Scene change data:
════

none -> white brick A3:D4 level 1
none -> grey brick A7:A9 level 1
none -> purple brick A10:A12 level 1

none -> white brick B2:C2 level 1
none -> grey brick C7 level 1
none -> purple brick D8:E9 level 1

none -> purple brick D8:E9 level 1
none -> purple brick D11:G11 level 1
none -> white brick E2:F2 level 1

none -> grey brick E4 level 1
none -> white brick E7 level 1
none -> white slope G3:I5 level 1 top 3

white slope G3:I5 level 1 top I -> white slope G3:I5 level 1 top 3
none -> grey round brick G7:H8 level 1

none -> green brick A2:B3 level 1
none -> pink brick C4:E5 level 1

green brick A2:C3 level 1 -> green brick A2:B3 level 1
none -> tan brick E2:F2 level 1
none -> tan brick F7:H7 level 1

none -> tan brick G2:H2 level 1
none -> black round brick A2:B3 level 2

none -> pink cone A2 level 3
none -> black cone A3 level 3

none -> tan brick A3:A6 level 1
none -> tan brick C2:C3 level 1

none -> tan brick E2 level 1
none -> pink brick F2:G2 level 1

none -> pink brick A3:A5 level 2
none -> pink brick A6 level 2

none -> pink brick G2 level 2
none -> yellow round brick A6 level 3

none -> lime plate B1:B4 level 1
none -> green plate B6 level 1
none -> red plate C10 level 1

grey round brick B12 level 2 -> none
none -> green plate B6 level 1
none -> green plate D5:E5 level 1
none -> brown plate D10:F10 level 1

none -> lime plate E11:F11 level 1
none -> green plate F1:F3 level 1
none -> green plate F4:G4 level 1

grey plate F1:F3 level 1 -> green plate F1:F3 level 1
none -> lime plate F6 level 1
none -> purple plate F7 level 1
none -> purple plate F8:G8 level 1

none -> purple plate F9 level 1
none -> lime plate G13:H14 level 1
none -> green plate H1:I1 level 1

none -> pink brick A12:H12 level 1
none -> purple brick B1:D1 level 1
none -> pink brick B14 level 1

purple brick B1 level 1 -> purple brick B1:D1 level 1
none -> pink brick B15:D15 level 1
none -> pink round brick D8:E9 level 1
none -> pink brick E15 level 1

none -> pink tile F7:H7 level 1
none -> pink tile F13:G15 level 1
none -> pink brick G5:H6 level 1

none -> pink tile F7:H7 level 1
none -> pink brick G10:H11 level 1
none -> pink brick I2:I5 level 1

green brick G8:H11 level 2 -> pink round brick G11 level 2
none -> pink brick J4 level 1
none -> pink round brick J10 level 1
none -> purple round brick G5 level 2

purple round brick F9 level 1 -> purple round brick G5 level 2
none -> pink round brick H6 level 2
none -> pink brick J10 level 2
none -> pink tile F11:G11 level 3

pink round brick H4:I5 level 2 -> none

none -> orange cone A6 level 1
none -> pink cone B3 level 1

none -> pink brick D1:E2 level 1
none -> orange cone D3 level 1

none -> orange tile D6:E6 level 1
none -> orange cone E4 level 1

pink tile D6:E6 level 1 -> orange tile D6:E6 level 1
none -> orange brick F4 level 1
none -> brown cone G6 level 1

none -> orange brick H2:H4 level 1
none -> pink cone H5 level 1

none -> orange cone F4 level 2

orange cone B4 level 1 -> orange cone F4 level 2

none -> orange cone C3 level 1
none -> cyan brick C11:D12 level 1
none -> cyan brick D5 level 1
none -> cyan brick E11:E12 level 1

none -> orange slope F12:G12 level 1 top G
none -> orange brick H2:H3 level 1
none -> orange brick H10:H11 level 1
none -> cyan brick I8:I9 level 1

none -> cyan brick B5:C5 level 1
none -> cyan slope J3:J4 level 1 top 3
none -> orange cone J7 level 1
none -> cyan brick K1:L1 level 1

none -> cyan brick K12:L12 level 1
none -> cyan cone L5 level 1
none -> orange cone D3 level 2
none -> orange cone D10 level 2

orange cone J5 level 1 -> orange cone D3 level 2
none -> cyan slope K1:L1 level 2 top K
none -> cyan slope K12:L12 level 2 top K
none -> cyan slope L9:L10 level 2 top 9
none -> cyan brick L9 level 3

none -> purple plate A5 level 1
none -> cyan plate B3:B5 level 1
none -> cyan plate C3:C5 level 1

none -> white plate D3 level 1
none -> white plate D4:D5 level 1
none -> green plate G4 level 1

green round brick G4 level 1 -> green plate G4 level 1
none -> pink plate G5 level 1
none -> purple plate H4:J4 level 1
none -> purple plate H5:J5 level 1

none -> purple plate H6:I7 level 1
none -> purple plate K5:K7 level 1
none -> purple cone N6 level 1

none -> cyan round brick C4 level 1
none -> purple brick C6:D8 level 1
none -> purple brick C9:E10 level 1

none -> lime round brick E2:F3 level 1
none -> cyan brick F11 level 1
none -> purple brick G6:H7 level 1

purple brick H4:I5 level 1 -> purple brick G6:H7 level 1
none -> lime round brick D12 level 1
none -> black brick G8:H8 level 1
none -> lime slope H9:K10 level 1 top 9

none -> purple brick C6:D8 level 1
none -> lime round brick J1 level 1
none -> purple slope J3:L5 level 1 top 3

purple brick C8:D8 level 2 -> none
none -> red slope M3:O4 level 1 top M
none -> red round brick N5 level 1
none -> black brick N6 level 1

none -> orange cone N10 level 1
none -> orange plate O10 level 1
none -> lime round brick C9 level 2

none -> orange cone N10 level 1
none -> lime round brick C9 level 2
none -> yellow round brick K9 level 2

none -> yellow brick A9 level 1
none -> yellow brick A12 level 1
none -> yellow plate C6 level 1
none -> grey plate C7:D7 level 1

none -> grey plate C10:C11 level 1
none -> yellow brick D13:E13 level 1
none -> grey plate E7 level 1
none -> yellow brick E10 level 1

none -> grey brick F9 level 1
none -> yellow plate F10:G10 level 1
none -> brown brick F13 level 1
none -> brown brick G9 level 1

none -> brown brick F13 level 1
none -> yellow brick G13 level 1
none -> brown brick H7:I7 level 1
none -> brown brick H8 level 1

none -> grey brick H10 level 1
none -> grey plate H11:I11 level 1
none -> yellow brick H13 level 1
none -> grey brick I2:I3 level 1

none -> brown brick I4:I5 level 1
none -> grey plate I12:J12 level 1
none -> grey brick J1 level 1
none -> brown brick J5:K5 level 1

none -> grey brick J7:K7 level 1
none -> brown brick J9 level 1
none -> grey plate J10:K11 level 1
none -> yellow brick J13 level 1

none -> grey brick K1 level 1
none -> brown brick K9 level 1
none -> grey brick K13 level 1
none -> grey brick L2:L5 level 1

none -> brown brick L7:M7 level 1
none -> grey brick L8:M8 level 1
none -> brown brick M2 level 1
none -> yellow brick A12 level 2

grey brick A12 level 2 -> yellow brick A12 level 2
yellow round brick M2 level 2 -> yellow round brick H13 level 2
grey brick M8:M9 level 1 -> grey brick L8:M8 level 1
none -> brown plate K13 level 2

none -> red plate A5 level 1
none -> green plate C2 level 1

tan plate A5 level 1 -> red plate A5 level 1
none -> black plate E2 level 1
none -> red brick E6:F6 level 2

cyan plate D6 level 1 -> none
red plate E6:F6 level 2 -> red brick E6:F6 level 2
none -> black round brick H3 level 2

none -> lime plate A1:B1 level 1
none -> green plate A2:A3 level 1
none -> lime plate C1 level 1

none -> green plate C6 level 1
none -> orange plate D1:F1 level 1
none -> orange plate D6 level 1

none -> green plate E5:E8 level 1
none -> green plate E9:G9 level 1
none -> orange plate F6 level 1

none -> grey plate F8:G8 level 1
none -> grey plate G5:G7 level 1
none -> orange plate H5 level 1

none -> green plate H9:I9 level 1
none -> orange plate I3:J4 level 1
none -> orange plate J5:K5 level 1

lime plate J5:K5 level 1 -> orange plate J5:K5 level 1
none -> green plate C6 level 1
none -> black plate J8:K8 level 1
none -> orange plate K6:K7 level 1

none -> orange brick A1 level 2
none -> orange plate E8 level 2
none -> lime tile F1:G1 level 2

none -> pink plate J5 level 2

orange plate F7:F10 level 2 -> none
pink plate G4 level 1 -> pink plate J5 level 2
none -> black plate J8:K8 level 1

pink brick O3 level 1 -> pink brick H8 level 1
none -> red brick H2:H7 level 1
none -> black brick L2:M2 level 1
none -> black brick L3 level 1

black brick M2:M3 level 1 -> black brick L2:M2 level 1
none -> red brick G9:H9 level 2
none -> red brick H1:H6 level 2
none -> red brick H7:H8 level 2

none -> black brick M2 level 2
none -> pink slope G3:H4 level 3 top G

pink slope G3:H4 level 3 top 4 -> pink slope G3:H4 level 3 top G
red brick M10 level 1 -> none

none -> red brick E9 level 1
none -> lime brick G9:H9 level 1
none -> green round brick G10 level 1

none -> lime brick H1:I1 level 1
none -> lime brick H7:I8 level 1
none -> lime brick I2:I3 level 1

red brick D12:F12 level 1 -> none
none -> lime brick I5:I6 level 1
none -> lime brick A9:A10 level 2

════

WORK INSTRUCTION: Search the entries for "tile" and copy each matching line.

WRITTEN RESPONSE:
none -> pink tile F7:H7 level 1
none -> pink tile F13:G15 level 1
none -> pink tile F7:H7 level 1
none -> pink tile F11:G11 level 3
none -> orange tile D6:E6 level 1
pink tile D6:E6 level 1 -> orange tile D6:E6 level 1
none -> lime tile F1:G1 level 2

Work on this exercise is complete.